Object inventory data
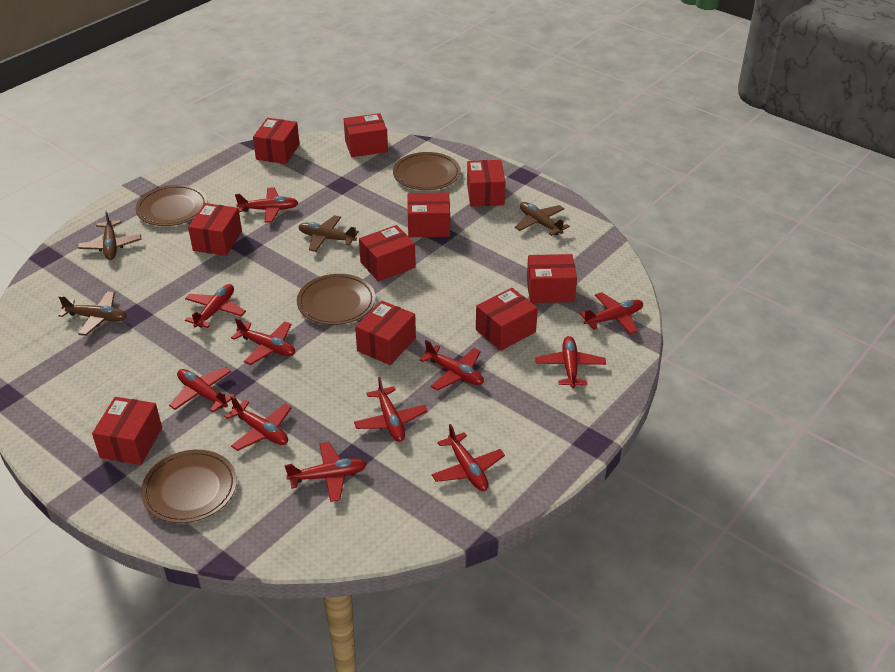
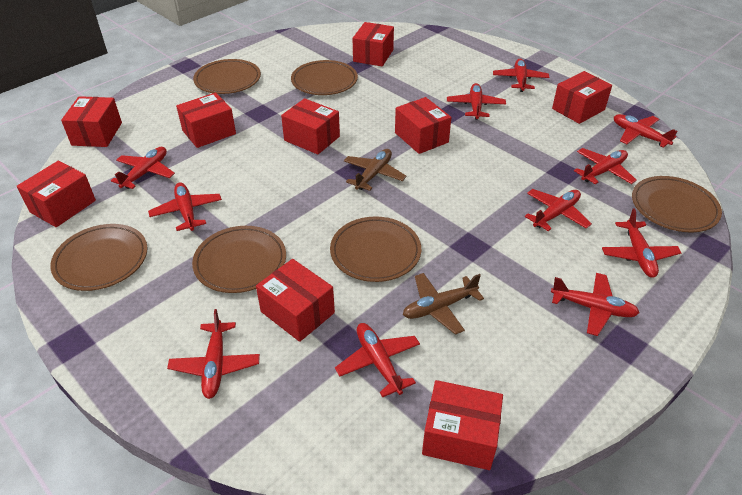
brown plane: [58,291,127,336] [78,210,141,260] [298,215,359,252] [515,202,570,236] = 4 -> [344,149,407,191] [403,273,484,335] = 2
brown plate: [136,185,208,226] [141,450,237,523] [297,274,376,325] [393,152,461,190] = 4 -> [50,224,147,291] [192,226,286,293] [193,59,261,94] [291,60,358,95] [330,217,421,282] [632,176,722,232] = 6
red box: [92,397,162,465] [188,203,242,256] [253,118,300,164] [344,113,388,157] [355,301,416,365] [359,225,416,282] [407,193,450,237] [467,160,506,207] [476,288,538,351] [527,254,577,303] = 10 -> [17,161,96,227] [61,96,122,147] [176,93,236,148] [256,259,335,342] [281,98,340,154] [353,22,394,66] [395,97,451,154] [422,380,503,470] [552,71,612,124] = 9

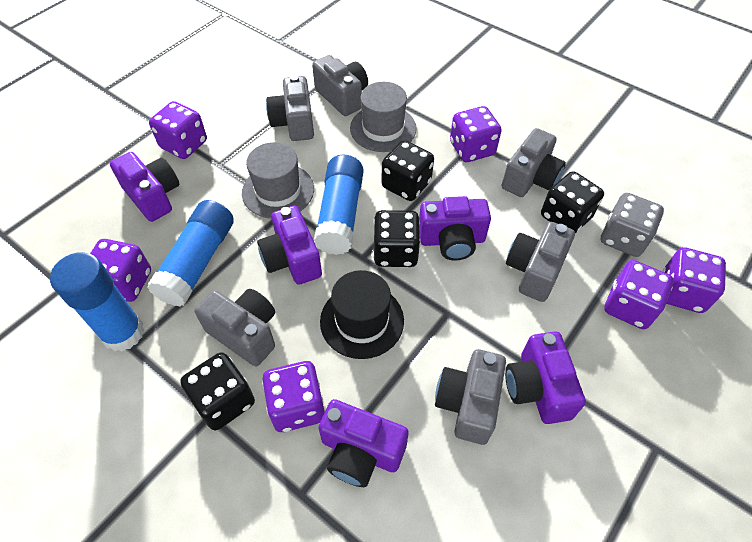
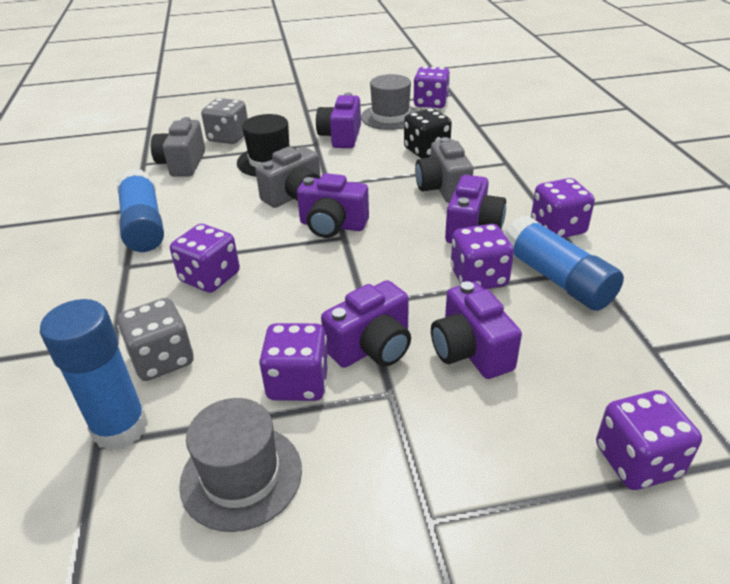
black dice: [180,352,255,430] [373,210,421,267] [382,140,434,201] [541,171,604,233] = 4 -> [404,108,452,158] = 1
grey camera: [195,289,275,366] [266,75,314,141] [312,55,368,116] [435,349,506,445] [502,128,566,197] [506,222,575,302] = 6 -> [151,117,205,177] [255,147,321,208] [415,137,473,203] = 3
grey dice: [601,193,664,257] = 1 -> [117,298,193,381] [201,98,248,144] = 2

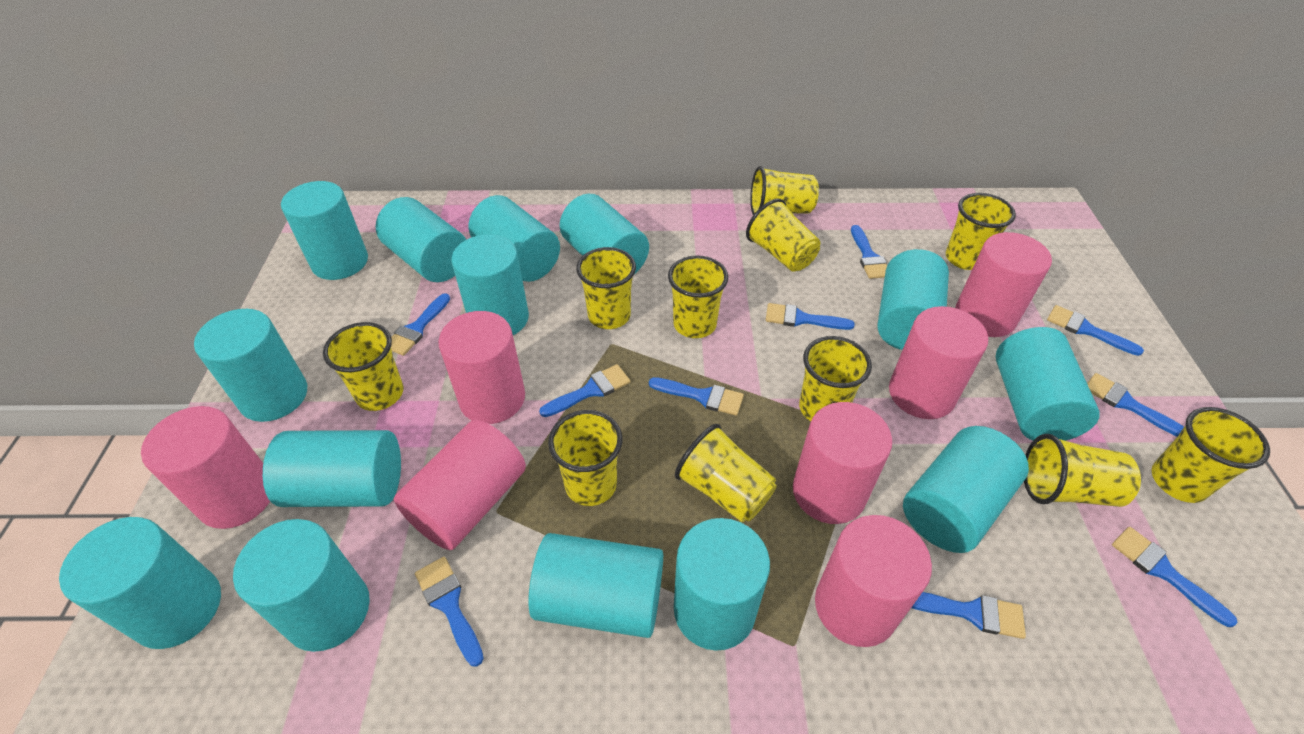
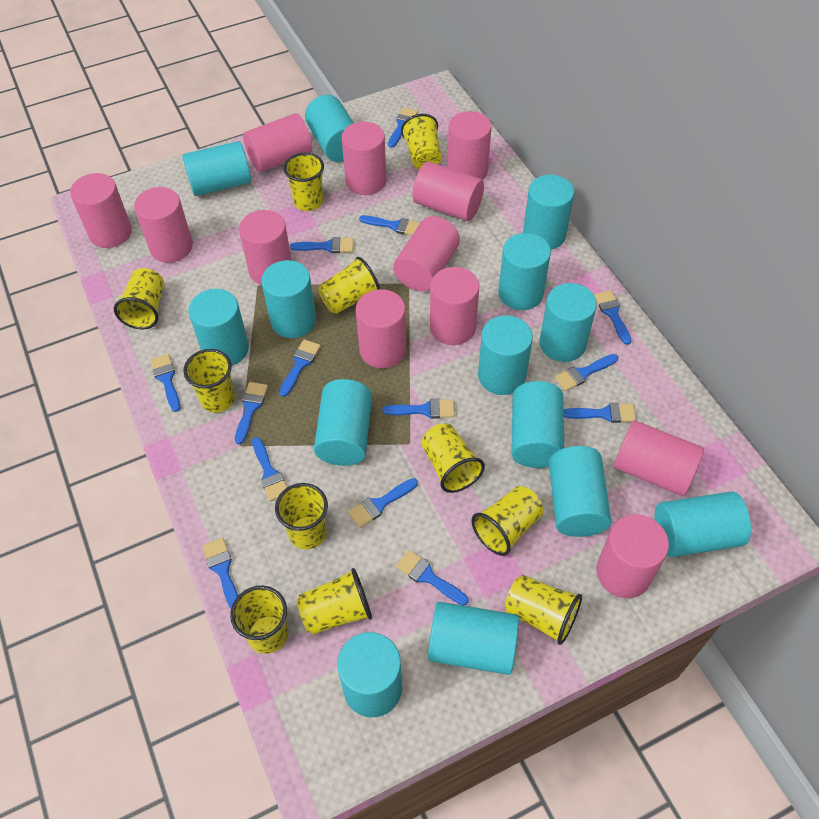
blue brush: [391,293,450,356] [415,557,484,667] [539,364,630,417] [649,377,744,416] [766,303,855,330] [851,225,887,279] [911,592,1026,639] [1047,305,1144,356] [1087,373,1184,437] [1112,527,1238,627] = 10 -> [150,354,180,412] [202,538,238,609] [235,382,268,444] [252,437,287,501] [279,339,321,397] [290,237,353,253] [348,478,418,528] [359,215,420,236] [383,399,455,419] [388,108,418,148] [396,550,469,606] [555,354,618,391] [564,403,636,423] [594,290,632,345] = 14
pink cylinder: [141,406,270,529] [394,420,526,550] [438,311,525,424] [793,402,892,524] [815,515,932,647] [889,306,988,419] [955,232,1052,337] = 7 -> [70,173,132,248] [134,187,193,263] [239,210,292,285] [243,113,312,172] [342,122,387,195] [356,289,406,368] [393,216,460,291] [413,162,484,221] [430,267,479,345] [447,111,492,180] [596,514,669,598] [614,420,704,496] = 12

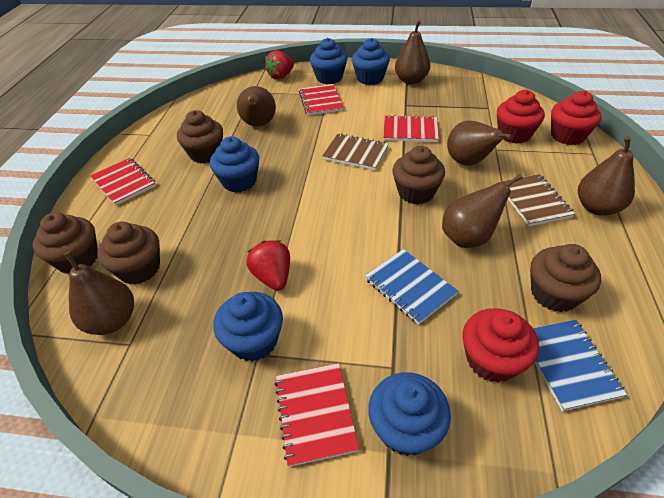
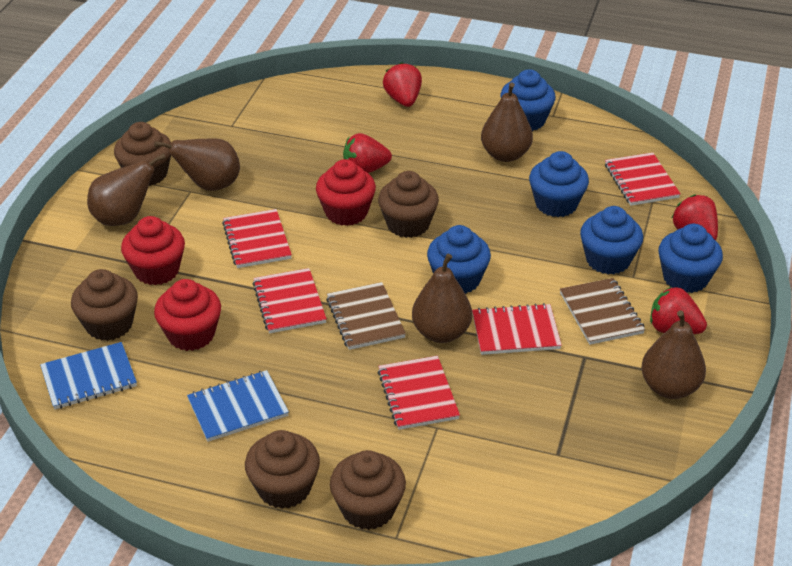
brown pear: [64,251,134,335] [237,86,276,126] [395,20,430,84] [442,174,523,248] [447,121,513,166] [578,136,635,216] = 6 -> [87,153,166,226] [154,138,240,191] [412,254,472,343] [481,82,533,162] [641,310,706,399] = 5
red notebook: [90,158,156,206] [275,363,359,467] [299,84,343,115] [383,115,439,142] = 4 -> [222,209,292,268] [253,268,327,333] [378,356,460,430] [472,303,562,355] [605,152,681,206] = 5
red strawberry: [246,240,290,291] [265,50,294,80] = 2 -> [343,133,392,173] [383,62,422,107] [650,287,707,334] [672,194,718,241] = 4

◆ **Action item**
What belongs in the answer is each line of the data that has the word "dice".

◆ **Response to the task**
black dice: [180,352,255,430] [373,210,421,267] [382,140,434,201] [541,171,604,233] = 4 -> [404,108,452,158] = 1
grey dice: [601,193,664,257] = 1 -> [117,298,193,381] [201,98,248,144] = 2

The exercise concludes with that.